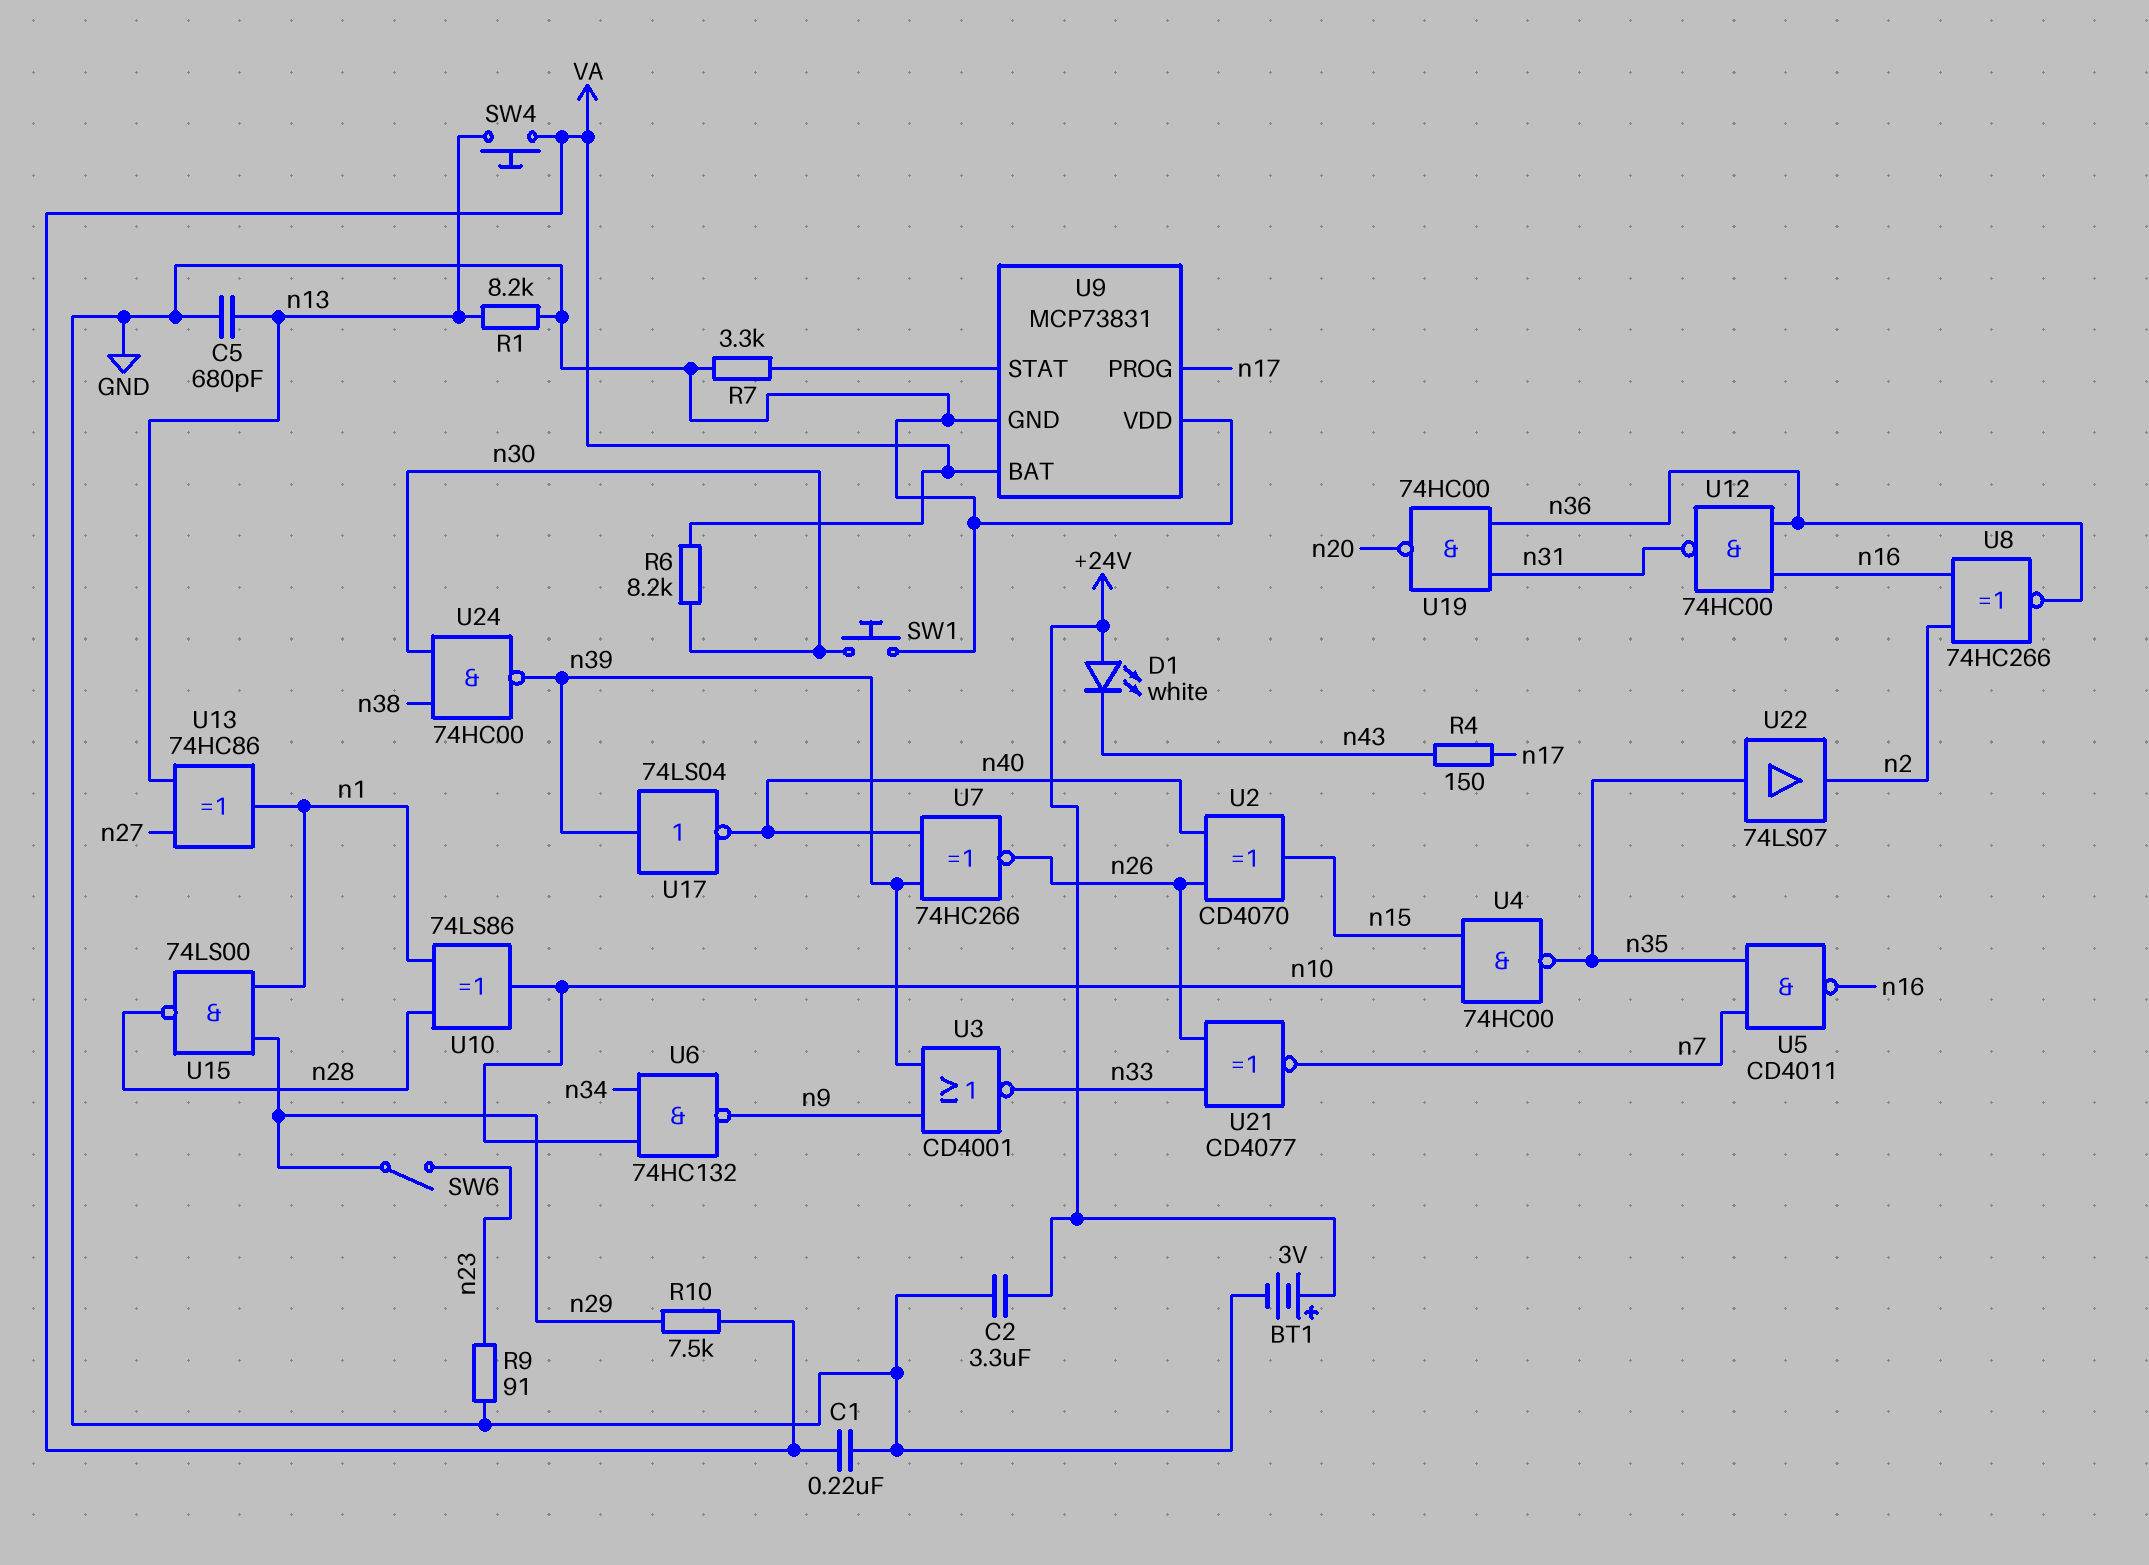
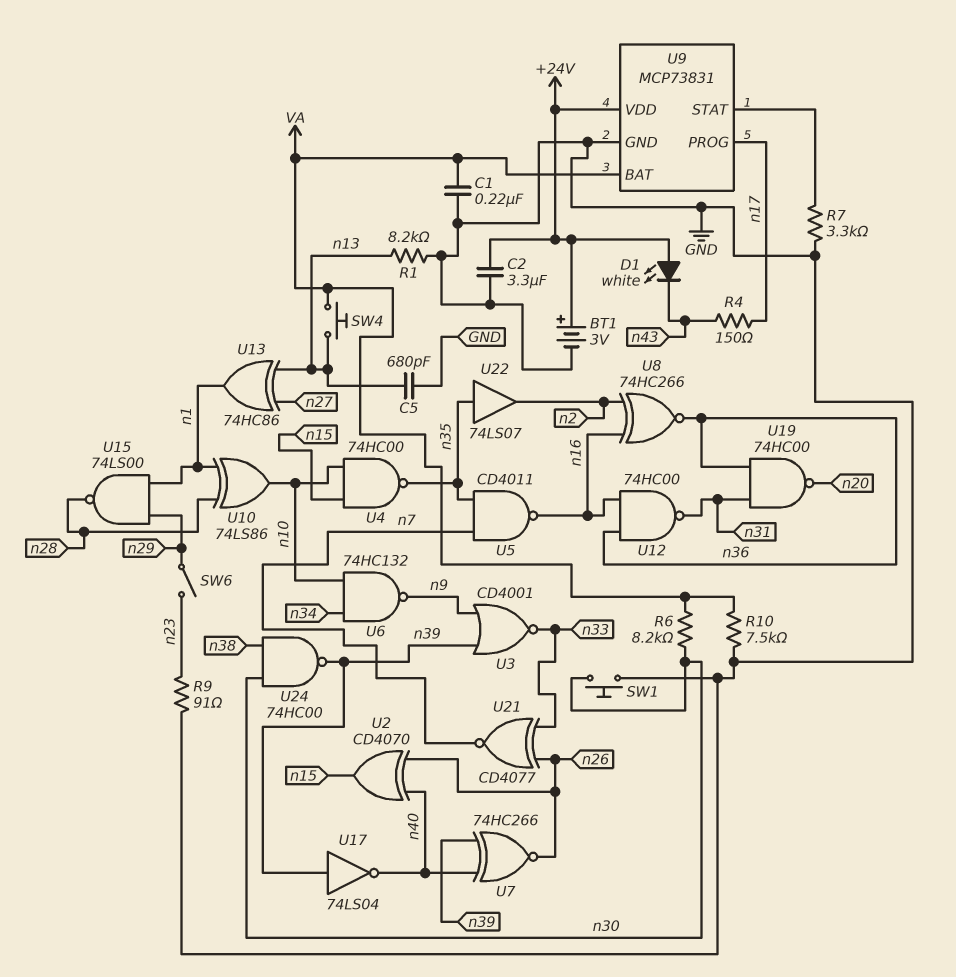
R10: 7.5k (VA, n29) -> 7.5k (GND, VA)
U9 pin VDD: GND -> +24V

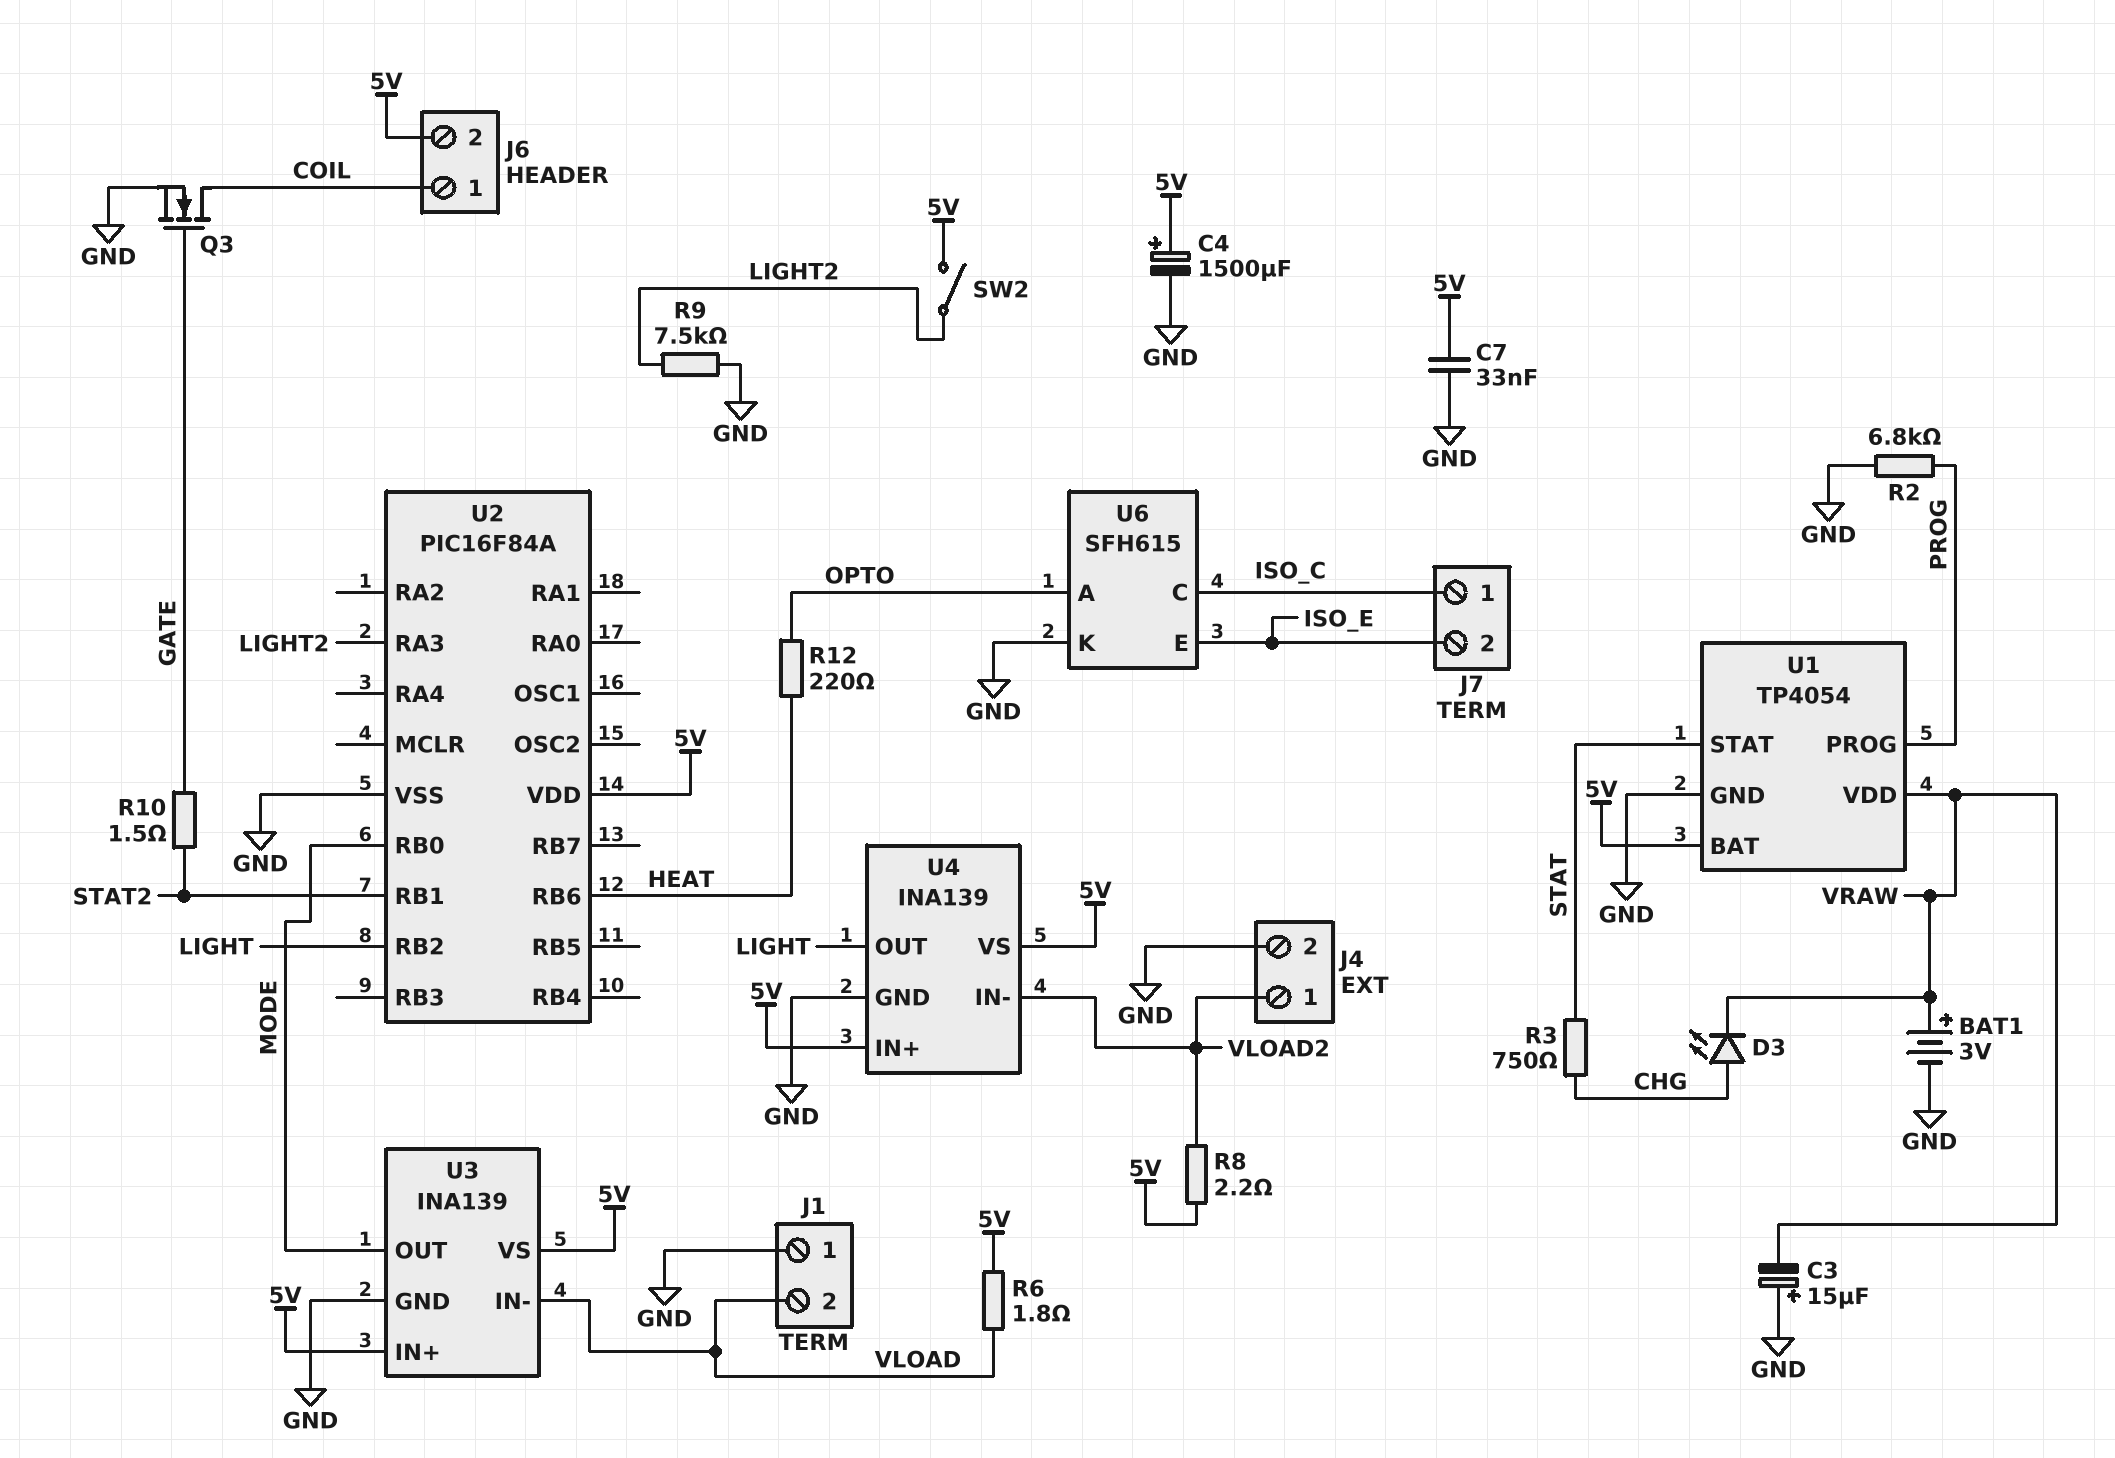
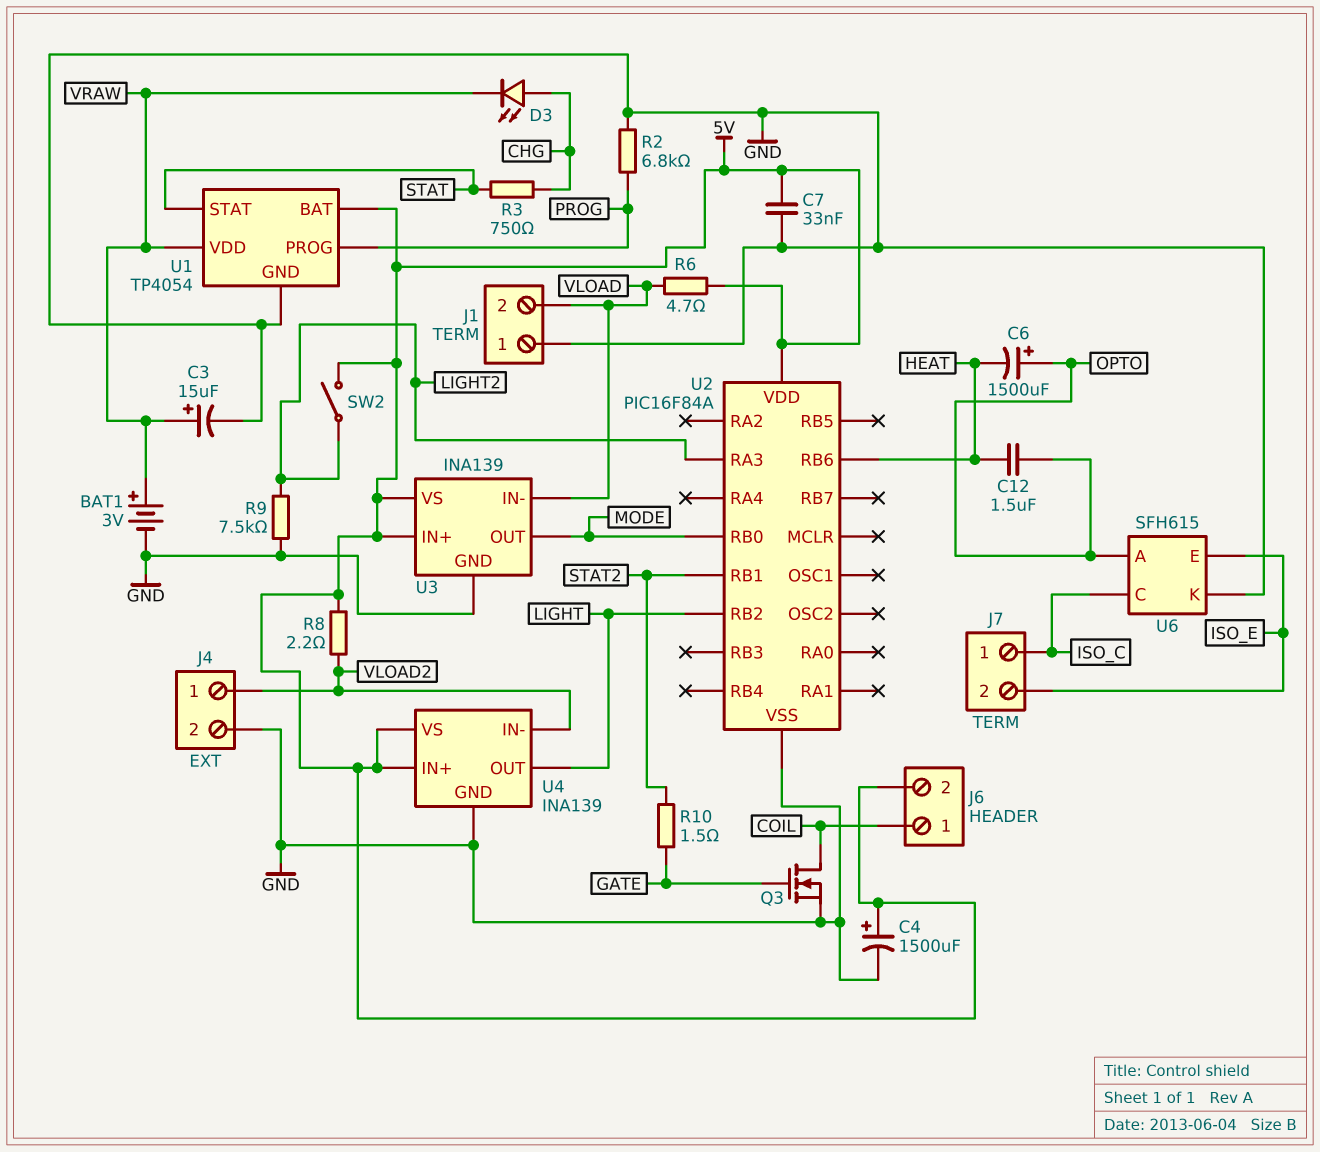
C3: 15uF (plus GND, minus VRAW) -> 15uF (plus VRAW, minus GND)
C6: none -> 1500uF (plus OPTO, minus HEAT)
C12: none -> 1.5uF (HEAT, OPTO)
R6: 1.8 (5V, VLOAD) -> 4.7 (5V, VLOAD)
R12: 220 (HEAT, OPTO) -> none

▶ _Work required_:
An exact copy of every line above is needed, without the images.

▶ _Reply_:
R10: 7.5k (VA, n29) -> 7.5k (GND, VA)
U9 pin VDD: GND -> +24V

C3: 15uF (plus GND, minus VRAW) -> 15uF (plus VRAW, minus GND)
C6: none -> 1500uF (plus OPTO, minus HEAT)
C12: none -> 1.5uF (HEAT, OPTO)
R6: 1.8 (5V, VLOAD) -> 4.7 (5V, VLOAD)
R12: 220 (HEAT, OPTO) -> none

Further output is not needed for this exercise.